### Given records
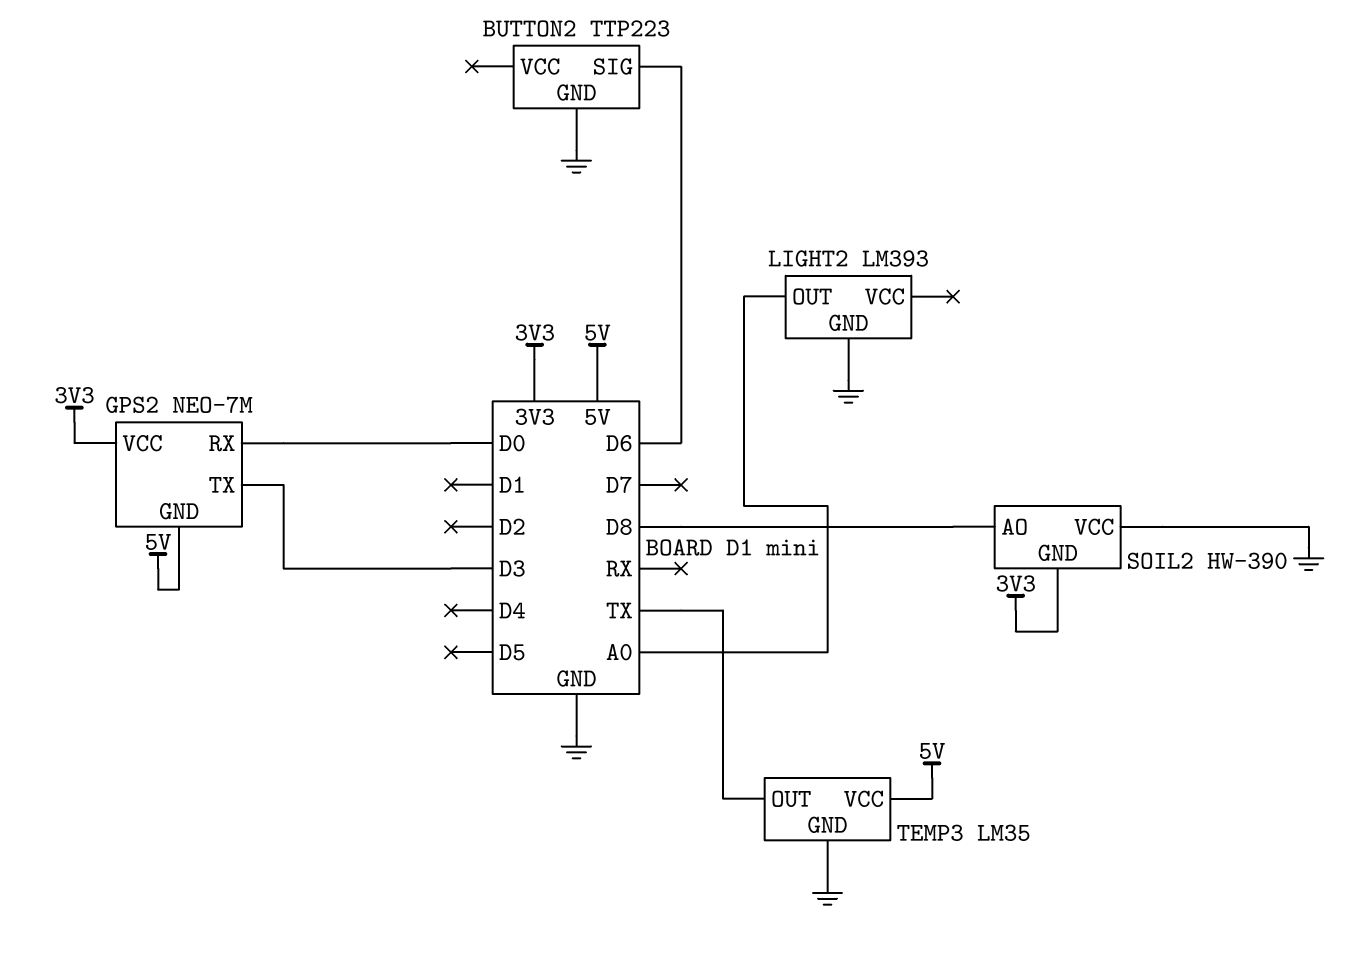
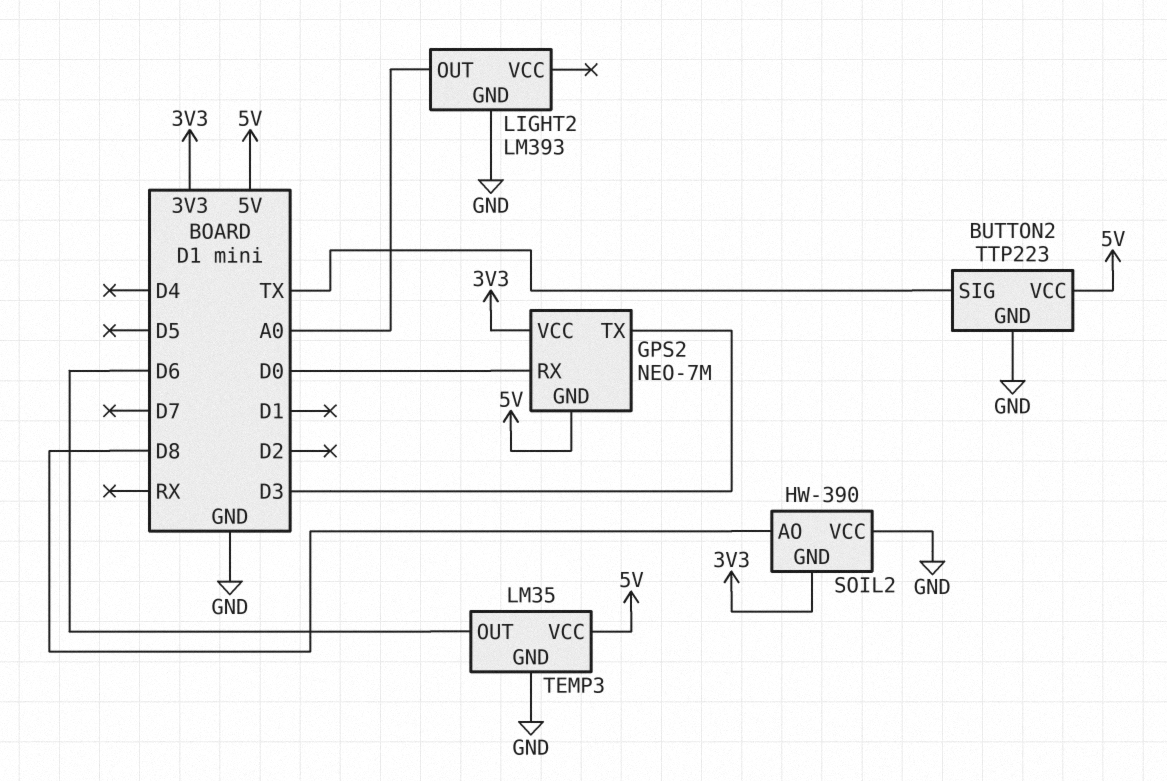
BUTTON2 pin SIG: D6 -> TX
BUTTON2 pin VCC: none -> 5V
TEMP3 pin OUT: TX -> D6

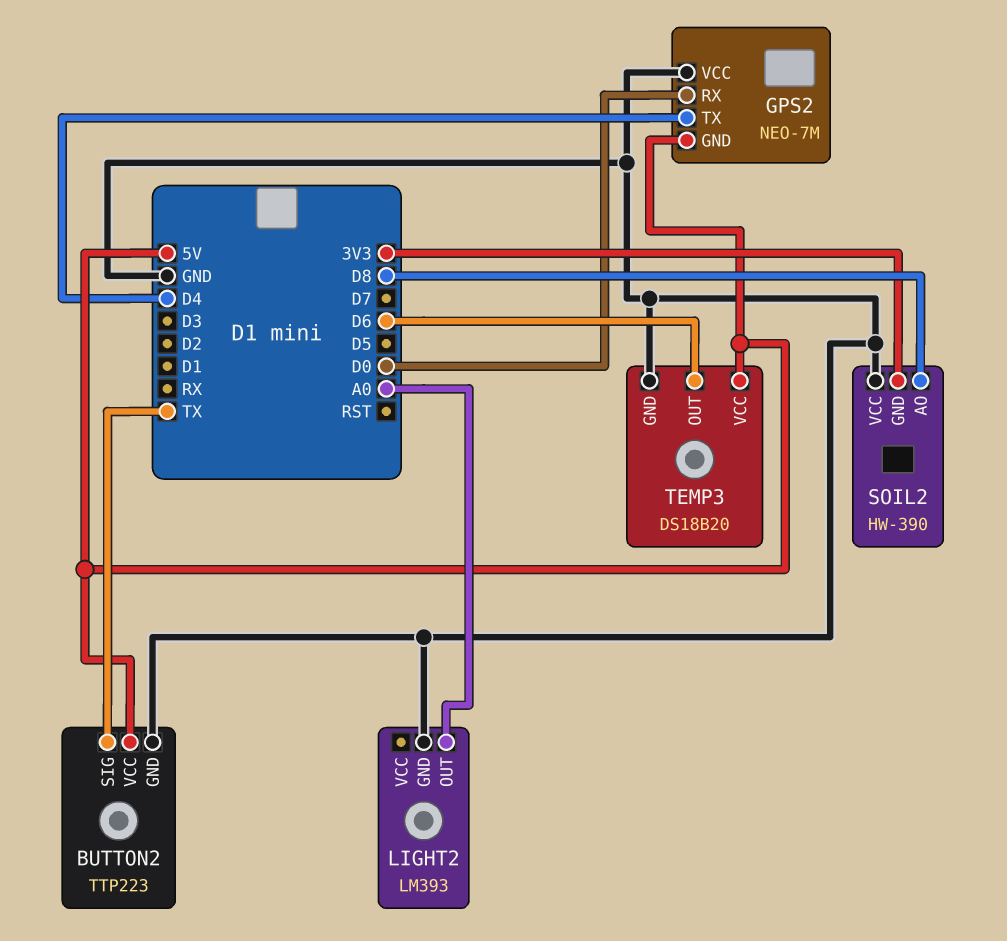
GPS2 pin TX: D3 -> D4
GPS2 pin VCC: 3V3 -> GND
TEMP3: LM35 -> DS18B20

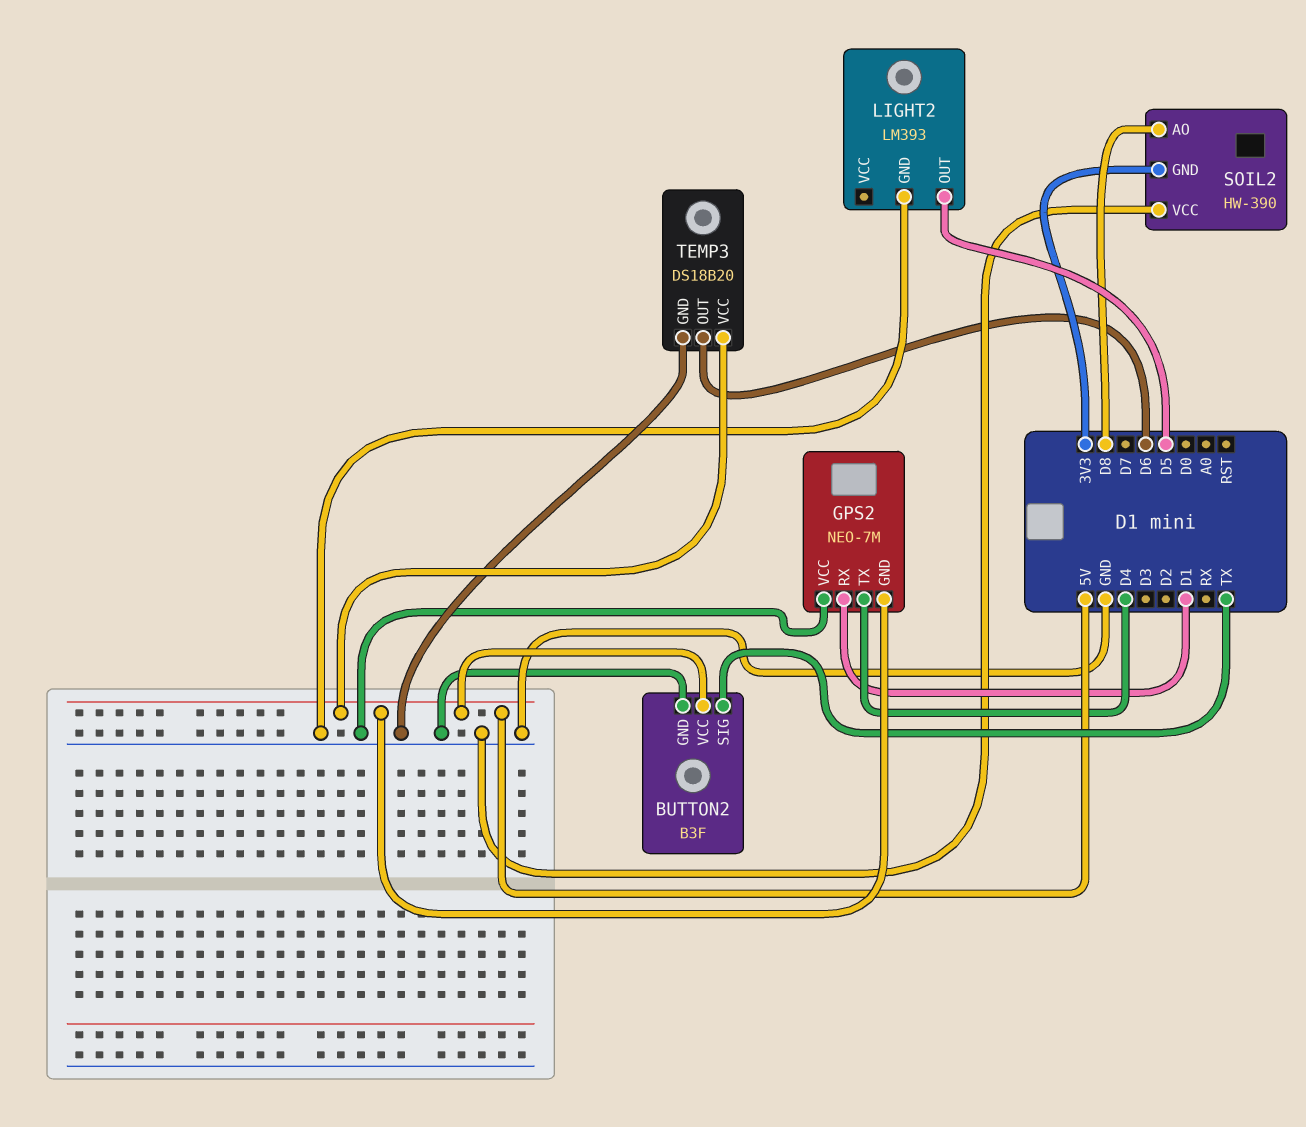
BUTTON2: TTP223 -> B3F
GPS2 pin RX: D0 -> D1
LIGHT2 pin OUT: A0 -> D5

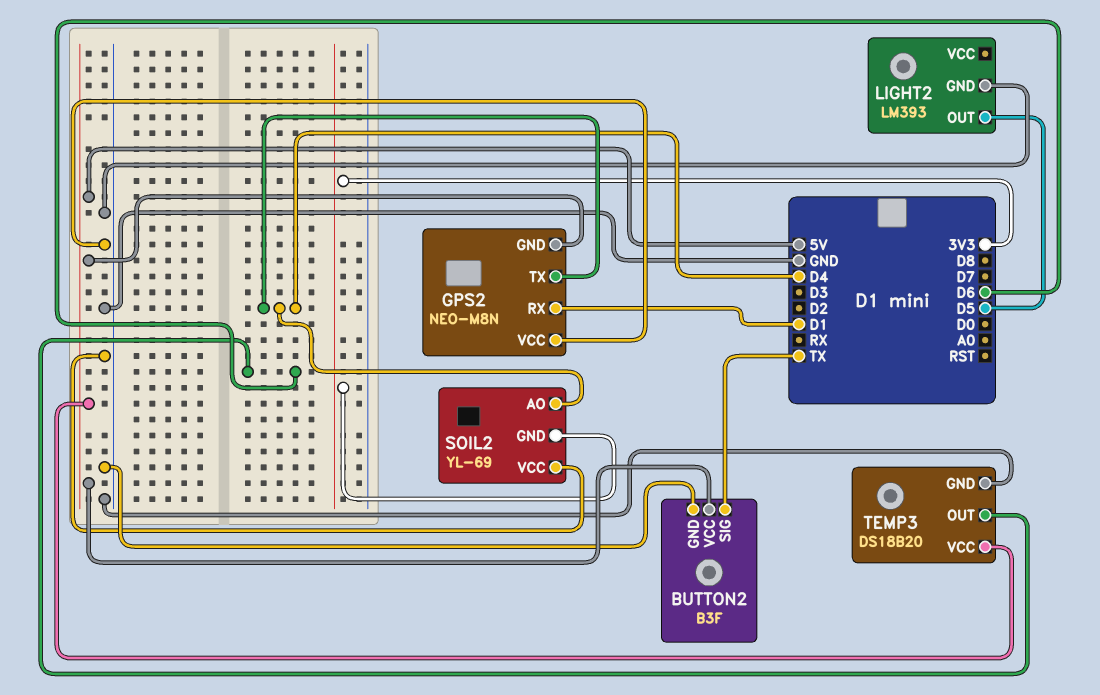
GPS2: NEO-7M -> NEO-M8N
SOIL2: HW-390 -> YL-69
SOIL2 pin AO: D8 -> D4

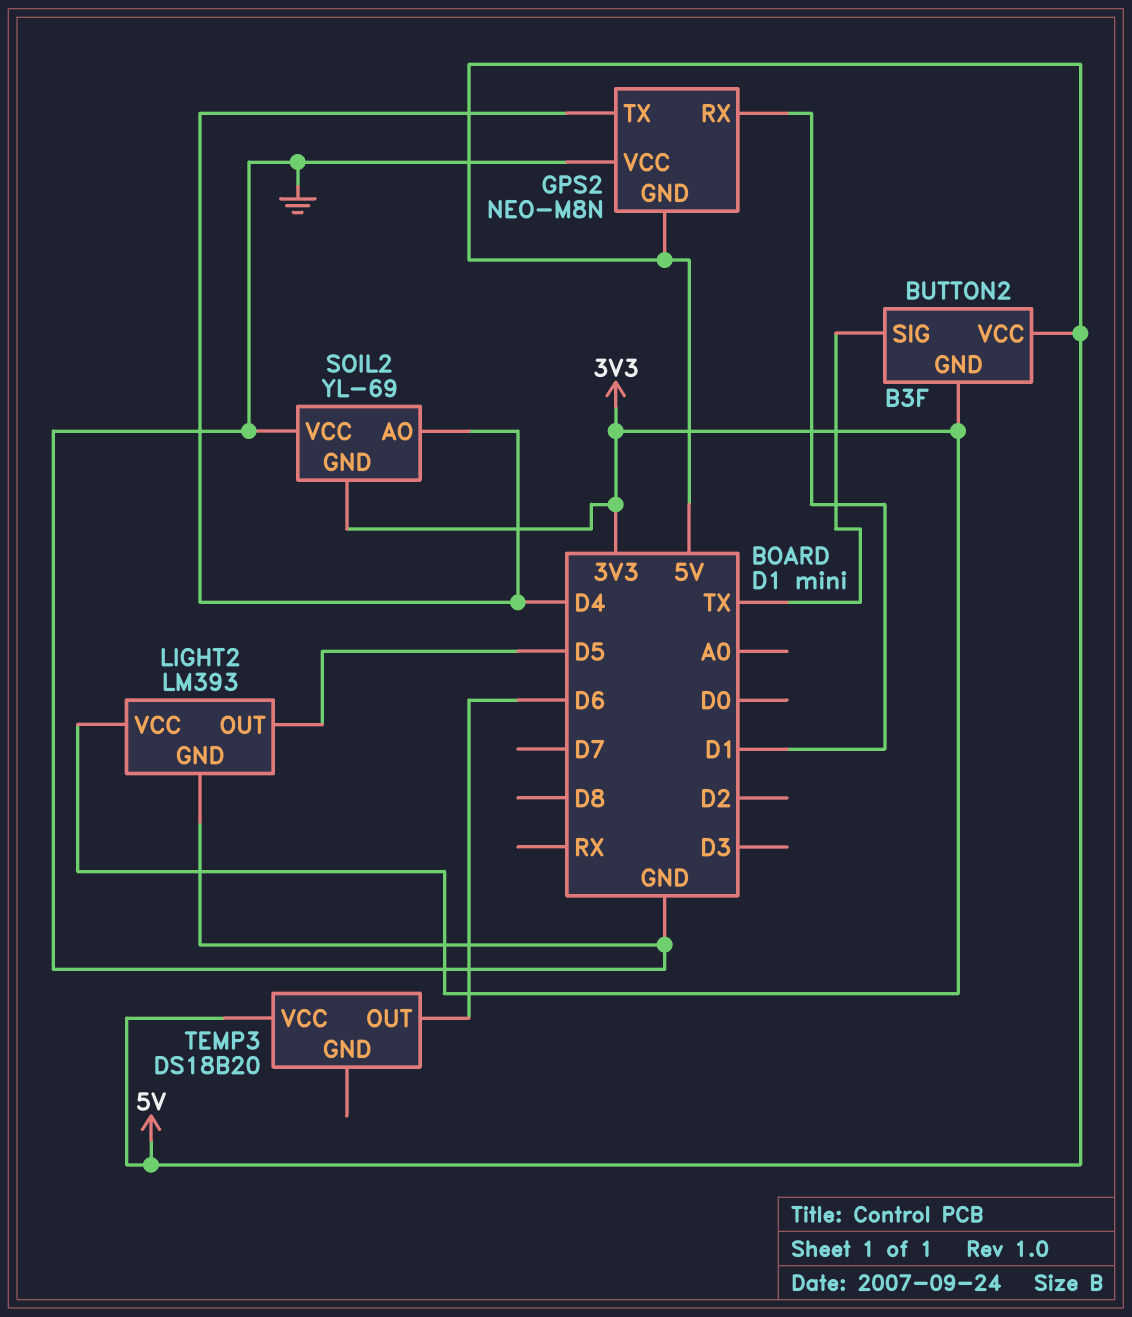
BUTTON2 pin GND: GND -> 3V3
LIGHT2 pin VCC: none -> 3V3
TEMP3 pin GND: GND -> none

### What the exercise asks
Your answer must reproduce exactly the lines from the line with "GPS2: NEO-7M -> NEO-M8N" through the end of the material, both ends included, with every picture dropped.

### Written solution
GPS2: NEO-7M -> NEO-M8N
SOIL2: HW-390 -> YL-69
SOIL2 pin AO: D8 -> D4

BUTTON2 pin GND: GND -> 3V3
LIGHT2 pin VCC: none -> 3V3
TEMP3 pin GND: GND -> none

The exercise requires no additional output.